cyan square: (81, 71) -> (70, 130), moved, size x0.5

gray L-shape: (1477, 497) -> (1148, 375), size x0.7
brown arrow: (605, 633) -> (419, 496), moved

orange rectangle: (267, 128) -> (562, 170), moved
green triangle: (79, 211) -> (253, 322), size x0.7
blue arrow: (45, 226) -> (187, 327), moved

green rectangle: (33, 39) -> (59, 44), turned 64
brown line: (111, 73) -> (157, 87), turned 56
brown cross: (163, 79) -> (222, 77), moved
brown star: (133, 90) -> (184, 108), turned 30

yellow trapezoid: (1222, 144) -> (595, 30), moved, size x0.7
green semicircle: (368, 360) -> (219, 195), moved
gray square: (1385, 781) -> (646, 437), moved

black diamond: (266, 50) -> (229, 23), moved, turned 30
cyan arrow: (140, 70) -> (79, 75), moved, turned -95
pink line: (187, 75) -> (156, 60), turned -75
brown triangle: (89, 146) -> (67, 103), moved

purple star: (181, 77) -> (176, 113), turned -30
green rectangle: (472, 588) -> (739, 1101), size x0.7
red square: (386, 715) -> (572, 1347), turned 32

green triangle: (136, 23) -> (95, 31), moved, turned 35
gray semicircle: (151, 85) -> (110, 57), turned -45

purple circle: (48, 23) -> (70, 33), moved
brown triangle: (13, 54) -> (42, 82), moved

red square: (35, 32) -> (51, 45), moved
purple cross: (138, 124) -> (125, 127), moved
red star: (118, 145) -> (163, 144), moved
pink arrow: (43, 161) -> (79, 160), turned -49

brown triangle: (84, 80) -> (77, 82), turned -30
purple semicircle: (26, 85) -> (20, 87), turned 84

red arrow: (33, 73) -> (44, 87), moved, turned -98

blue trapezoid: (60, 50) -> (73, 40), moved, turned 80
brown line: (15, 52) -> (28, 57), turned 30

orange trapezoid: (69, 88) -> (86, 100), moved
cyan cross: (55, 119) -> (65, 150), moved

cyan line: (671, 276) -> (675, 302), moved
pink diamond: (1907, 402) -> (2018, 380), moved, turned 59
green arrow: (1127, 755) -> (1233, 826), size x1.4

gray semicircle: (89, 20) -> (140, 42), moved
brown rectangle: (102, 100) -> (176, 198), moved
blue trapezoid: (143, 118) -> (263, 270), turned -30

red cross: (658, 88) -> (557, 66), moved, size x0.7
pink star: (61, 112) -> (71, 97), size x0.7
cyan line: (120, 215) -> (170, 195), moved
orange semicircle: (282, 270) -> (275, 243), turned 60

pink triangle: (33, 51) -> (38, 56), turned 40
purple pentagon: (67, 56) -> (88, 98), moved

☆ ☆ ☆ ☆

> Your task:
Only the lines from the one holding "gray semicircle: (89, 20) -> (140, 42), moved" to the end of the listing are to be written out, word for word.

> Exercise answer:
gray semicircle: (89, 20) -> (140, 42), moved
brown rectangle: (102, 100) -> (176, 198), moved
blue trapezoid: (143, 118) -> (263, 270), turned -30

red cross: (658, 88) -> (557, 66), moved, size x0.7
pink star: (61, 112) -> (71, 97), size x0.7
cyan line: (120, 215) -> (170, 195), moved
orange semicircle: (282, 270) -> (275, 243), turned 60

pink triangle: (33, 51) -> (38, 56), turned 40
purple pentagon: (67, 56) -> (88, 98), moved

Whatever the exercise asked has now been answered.